» What to produce
Your answer must be an exact transcription of the lines from the line with "orange slope D2:D3 level 1 top 2 -> none" through the final line of the data.

» Material to process

*** Block opens ***

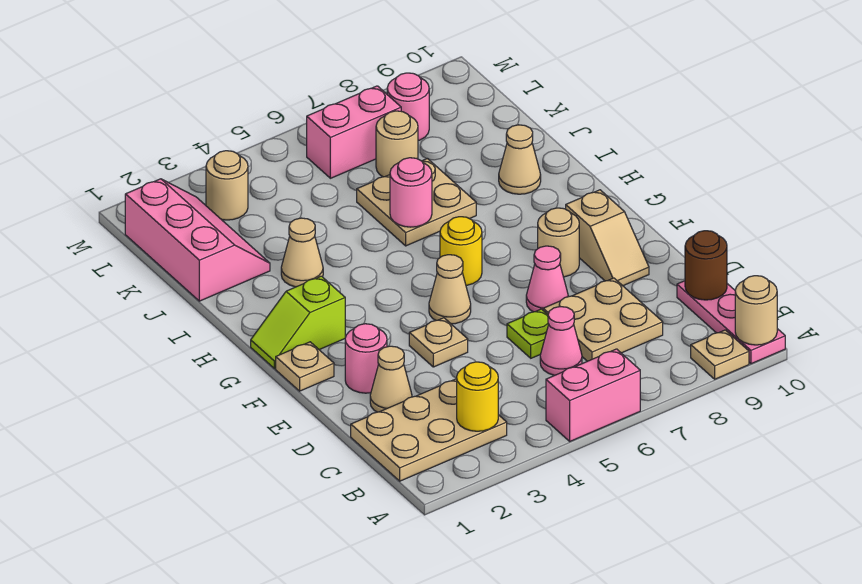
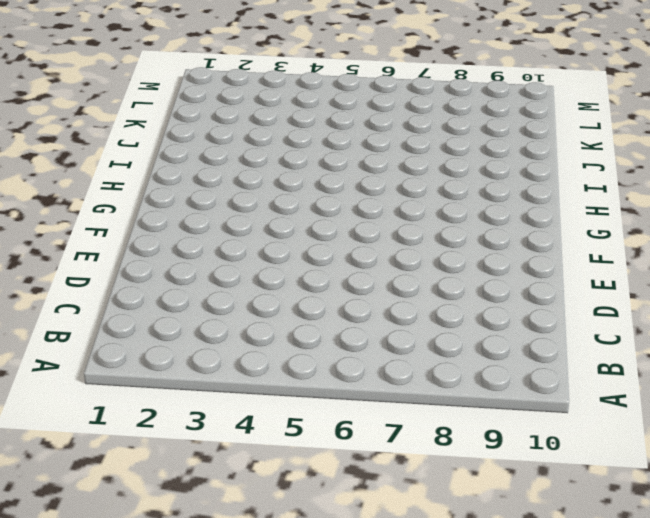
none -> pink brick A5:A6 level 1
none -> tan plate A9 level 1
none -> pink plate A10:C10 level 1

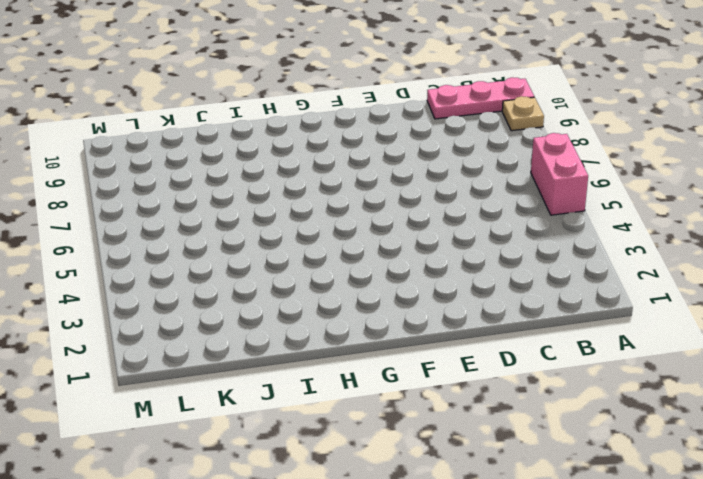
none -> tan plate B1:C3 level 1
none -> pink cone C6 level 1
none -> tan plate C7:D8 level 1

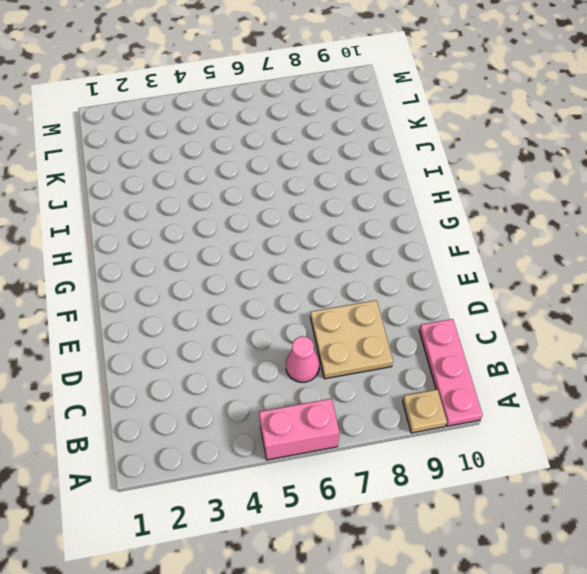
none -> tan plate B1:C3 level 1
none -> tan cone D2 level 1
none -> lime plate D6 level 1

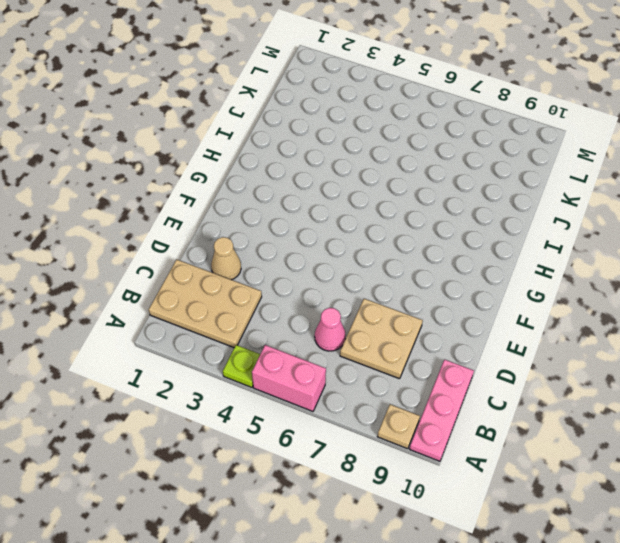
lime plate A4 level 1 -> lime plate D6 level 1
none -> pink round brick E2 level 1
none -> tan plate E4 level 1
none -> pink cone E7 level 1

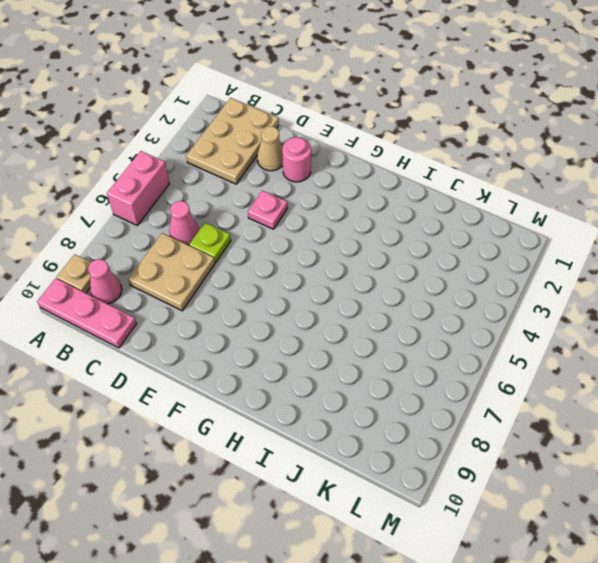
pink cone B9 level 1 -> pink cone E7 level 1
pink plate E4 level 1 -> tan plate E4 level 1
none -> tan slope E9:F9 level 1 top F
none -> tan plate F1 level 1
none -> tan cone F5 level 1

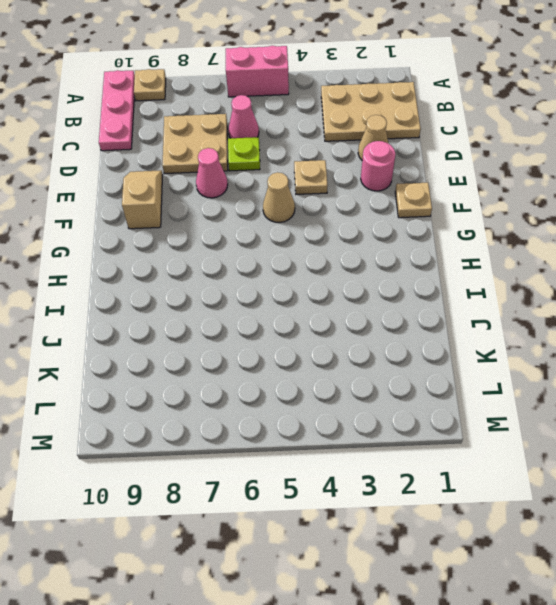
none -> tan round brick F8 level 1
none -> lime slope G1:G2 level 1 top 2
none -> yellow round brick G6 level 1

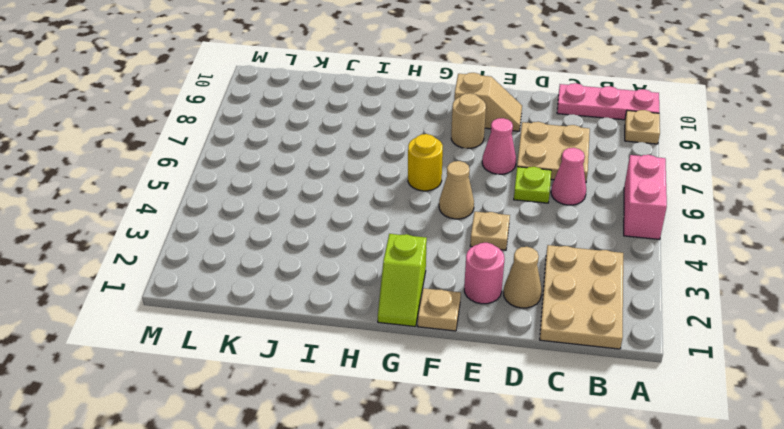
none -> tan cone I3 level 1
none -> tan plate I6:J7 level 1
none -> tan cone I9 level 1

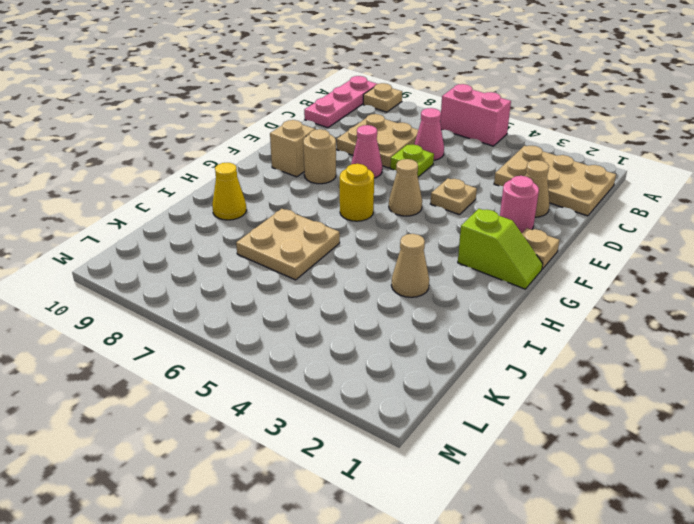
yellow cone I9 level 1 -> tan cone I9 level 1
none -> pink slope J1:L2 level 1 top 1
none -> tan round brick K7 level 1
none -> tan round brick L3 level 1

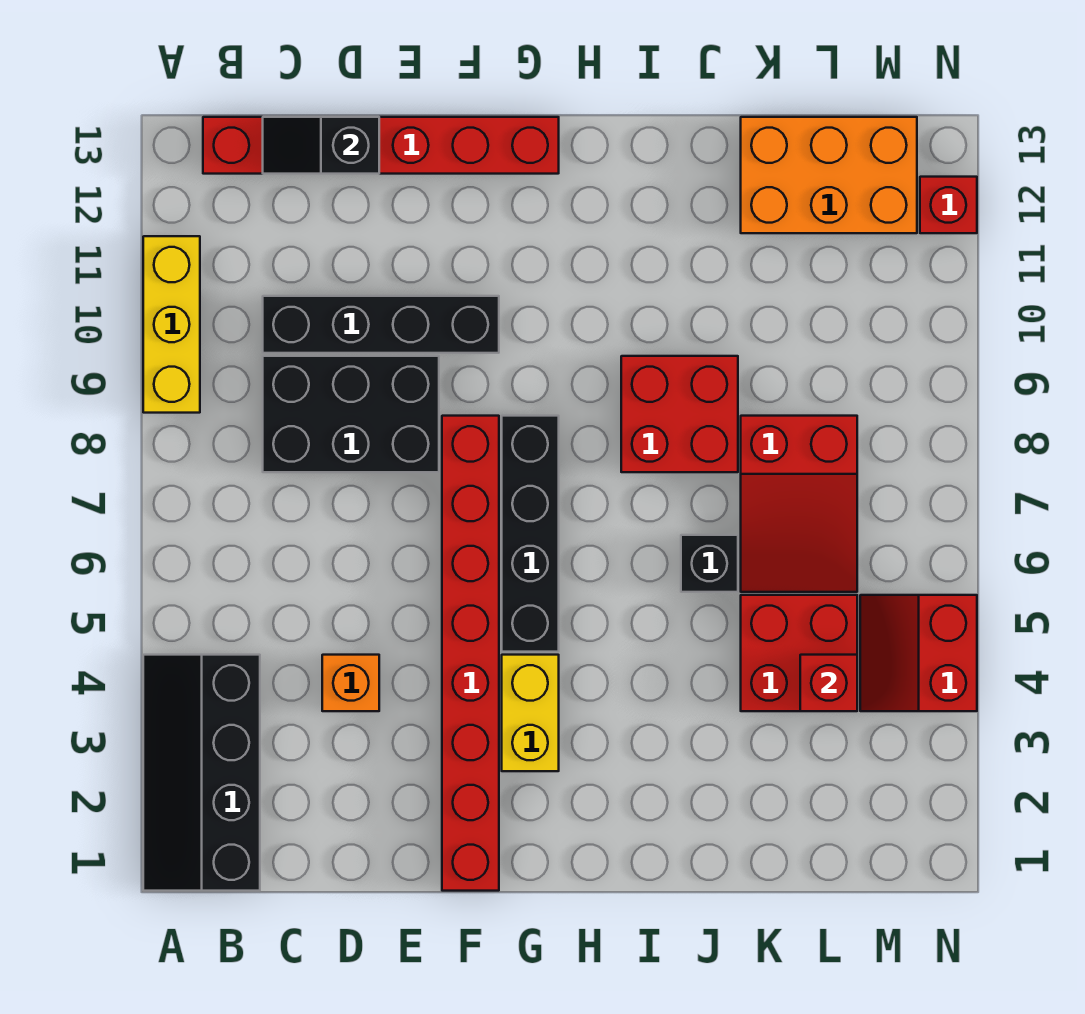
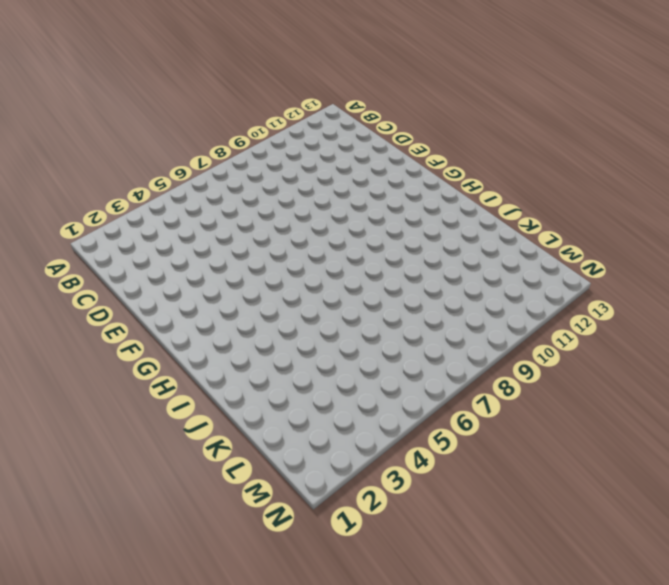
none -> black slope A1:B4 level 1 top B
none -> yellow brick A9:A11 level 1
none -> red brick B13:G13 level 1

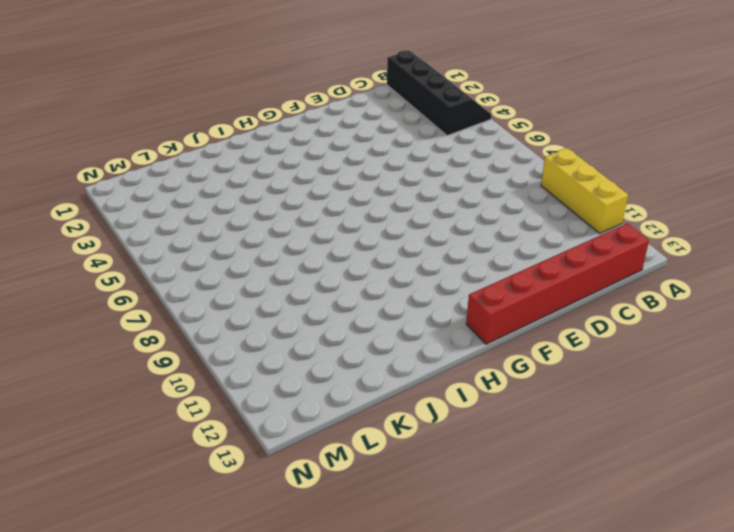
none -> black brick C8:E9 level 1
none -> black brick C10:F10 level 1
none -> orange brick D4 level 1

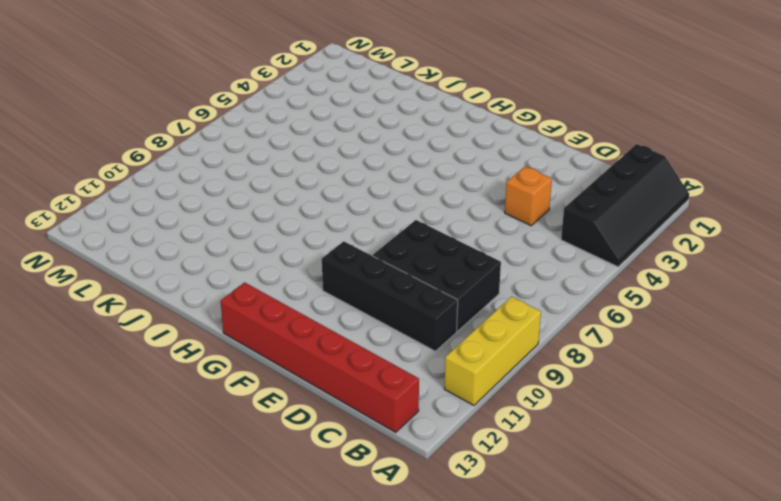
none -> red brick F1:F8 level 1
none -> yellow brick G3:G4 level 1
none -> black brick G5:G8 level 1

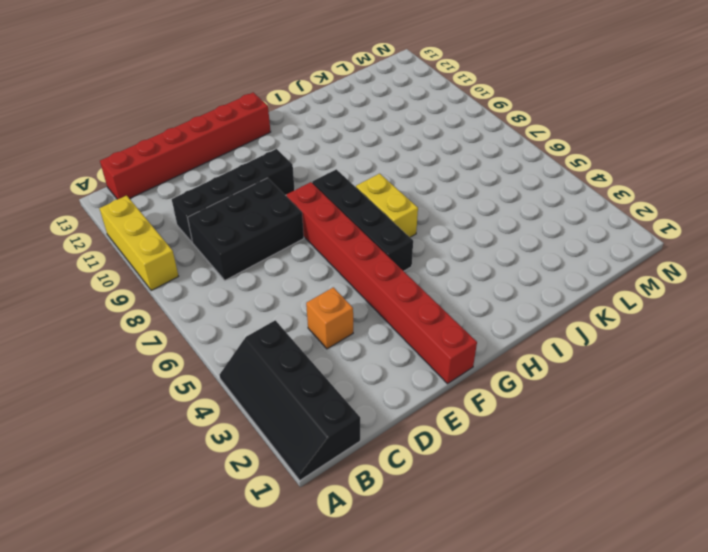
yellow brick H6:H7 level 1 -> yellow brick G3:G4 level 1
none -> red brick I8:J9 level 1
none -> black brick J6 level 1
none -> red brick K4:L5 level 1

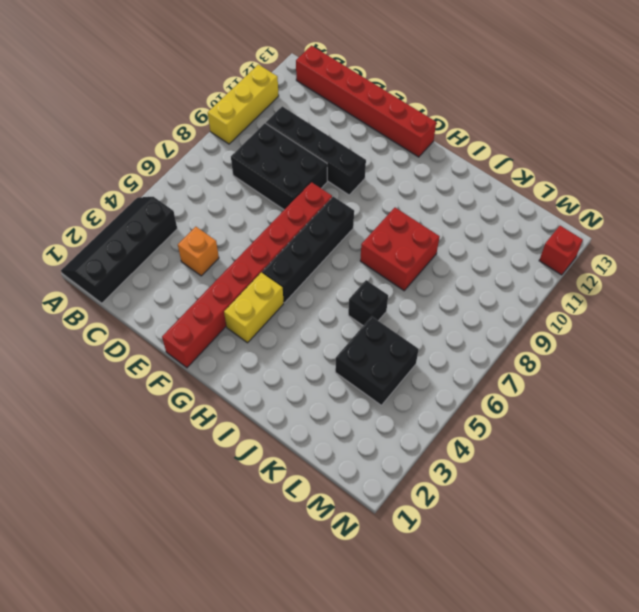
black brick K4:L5 level 1 -> red brick K4:L5 level 1
none -> red slope K6:L8 level 1 top 8
none -> orange brick K12:M13 level 1
none -> red slope M4:N5 level 1 top N

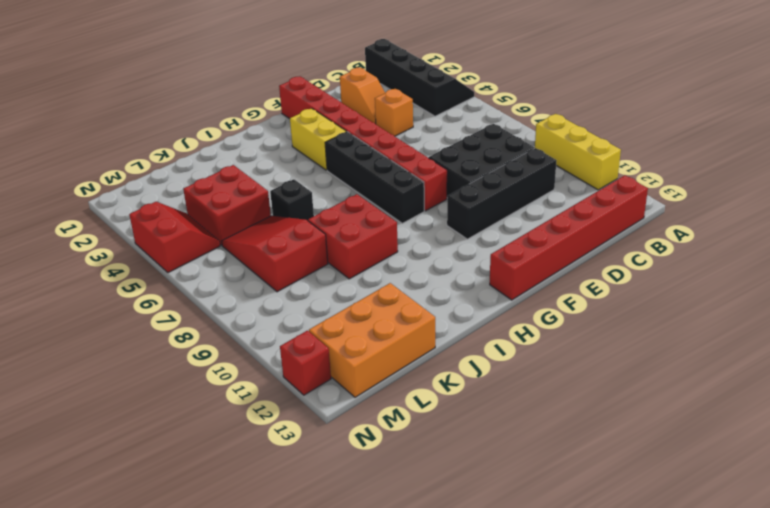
orange slope D2:D3 level 1 top 2 -> none
none -> black slope C13:D13 level 2 top D
none -> red brick L4 level 2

*** Block closes ***

» Answer to the exercise
orange slope D2:D3 level 1 top 2 -> none
none -> black slope C13:D13 level 2 top D
none -> red brick L4 level 2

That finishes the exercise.